(Items from a data source)
= = = = = = =
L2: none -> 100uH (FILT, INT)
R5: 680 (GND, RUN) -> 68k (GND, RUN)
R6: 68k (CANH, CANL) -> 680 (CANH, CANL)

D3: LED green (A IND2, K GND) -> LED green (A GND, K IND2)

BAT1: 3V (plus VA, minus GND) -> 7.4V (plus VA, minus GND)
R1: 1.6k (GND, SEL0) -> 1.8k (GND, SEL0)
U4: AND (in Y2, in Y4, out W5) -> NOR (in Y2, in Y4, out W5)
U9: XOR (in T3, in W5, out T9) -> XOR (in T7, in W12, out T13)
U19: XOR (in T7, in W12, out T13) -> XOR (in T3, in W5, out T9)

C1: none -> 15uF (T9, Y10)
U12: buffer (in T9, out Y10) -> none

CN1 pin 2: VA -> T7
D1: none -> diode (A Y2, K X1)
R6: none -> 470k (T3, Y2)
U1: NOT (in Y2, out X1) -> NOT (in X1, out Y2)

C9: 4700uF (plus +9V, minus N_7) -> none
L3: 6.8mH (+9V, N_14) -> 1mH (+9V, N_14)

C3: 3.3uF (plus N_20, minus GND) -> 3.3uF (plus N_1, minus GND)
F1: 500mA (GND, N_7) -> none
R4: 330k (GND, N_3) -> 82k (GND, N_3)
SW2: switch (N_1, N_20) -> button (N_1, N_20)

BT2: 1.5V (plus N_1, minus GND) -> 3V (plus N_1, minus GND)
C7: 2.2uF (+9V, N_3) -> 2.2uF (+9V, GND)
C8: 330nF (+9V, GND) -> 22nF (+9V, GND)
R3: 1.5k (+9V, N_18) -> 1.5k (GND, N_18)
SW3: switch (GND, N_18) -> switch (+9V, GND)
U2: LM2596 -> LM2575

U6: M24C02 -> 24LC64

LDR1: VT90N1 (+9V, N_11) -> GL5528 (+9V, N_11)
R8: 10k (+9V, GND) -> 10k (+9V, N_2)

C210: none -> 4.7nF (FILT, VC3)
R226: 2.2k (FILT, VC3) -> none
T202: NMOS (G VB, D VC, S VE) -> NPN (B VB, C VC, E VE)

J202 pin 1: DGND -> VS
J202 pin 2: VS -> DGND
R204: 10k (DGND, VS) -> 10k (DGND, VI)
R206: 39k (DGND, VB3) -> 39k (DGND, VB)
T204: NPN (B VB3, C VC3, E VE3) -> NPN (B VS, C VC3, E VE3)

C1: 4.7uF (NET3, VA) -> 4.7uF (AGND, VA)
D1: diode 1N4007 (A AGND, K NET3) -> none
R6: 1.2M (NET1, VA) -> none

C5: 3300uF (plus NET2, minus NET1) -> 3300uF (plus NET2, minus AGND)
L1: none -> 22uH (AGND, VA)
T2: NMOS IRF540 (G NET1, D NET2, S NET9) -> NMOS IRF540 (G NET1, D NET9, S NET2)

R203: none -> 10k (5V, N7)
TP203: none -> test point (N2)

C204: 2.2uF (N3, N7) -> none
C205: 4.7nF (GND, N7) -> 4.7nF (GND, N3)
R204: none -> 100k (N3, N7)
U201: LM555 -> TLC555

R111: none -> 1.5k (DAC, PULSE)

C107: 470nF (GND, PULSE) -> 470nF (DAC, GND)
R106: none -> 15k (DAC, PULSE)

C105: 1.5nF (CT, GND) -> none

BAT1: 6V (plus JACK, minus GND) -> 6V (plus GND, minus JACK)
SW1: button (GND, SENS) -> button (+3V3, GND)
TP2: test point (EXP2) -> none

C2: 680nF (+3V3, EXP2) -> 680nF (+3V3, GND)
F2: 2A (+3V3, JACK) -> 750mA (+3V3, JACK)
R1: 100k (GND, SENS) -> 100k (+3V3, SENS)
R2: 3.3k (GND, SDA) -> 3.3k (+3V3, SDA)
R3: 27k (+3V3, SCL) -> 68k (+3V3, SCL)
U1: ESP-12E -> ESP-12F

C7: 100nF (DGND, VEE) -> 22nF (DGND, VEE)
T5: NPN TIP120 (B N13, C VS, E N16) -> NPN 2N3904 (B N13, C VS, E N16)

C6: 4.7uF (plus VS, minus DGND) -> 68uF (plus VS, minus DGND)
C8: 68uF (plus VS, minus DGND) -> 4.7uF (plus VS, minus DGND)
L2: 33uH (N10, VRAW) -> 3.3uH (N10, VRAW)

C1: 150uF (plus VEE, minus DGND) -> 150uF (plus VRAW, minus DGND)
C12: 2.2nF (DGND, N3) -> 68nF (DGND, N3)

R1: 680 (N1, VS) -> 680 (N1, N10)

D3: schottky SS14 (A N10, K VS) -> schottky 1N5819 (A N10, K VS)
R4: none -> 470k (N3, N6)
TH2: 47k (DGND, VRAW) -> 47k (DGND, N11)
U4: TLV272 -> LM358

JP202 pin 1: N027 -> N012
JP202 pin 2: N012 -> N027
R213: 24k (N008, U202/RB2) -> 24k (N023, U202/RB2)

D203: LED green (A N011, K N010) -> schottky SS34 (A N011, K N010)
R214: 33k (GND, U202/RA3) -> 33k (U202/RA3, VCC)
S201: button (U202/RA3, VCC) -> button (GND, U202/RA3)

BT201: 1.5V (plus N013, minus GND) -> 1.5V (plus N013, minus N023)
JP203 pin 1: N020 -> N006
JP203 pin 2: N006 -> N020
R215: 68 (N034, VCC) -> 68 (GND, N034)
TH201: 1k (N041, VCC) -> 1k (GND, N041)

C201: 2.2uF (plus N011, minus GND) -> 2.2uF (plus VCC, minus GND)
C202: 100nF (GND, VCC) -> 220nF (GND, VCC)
= = = = = = =
Going back to the entries above, set down exactly the lines that begin at the one with "R203: none -> 10k (5V, N7)" and end at the one with "C107: 470nF (GND, PULSE) -> 470nF (DAC, GND)", both included, and nothing else.

R203: none -> 10k (5V, N7)
TP203: none -> test point (N2)

C204: 2.2uF (N3, N7) -> none
C205: 4.7nF (GND, N7) -> 4.7nF (GND, N3)
R204: none -> 100k (N3, N7)
U201: LM555 -> TLC555

R111: none -> 1.5k (DAC, PULSE)

C107: 470nF (GND, PULSE) -> 470nF (DAC, GND)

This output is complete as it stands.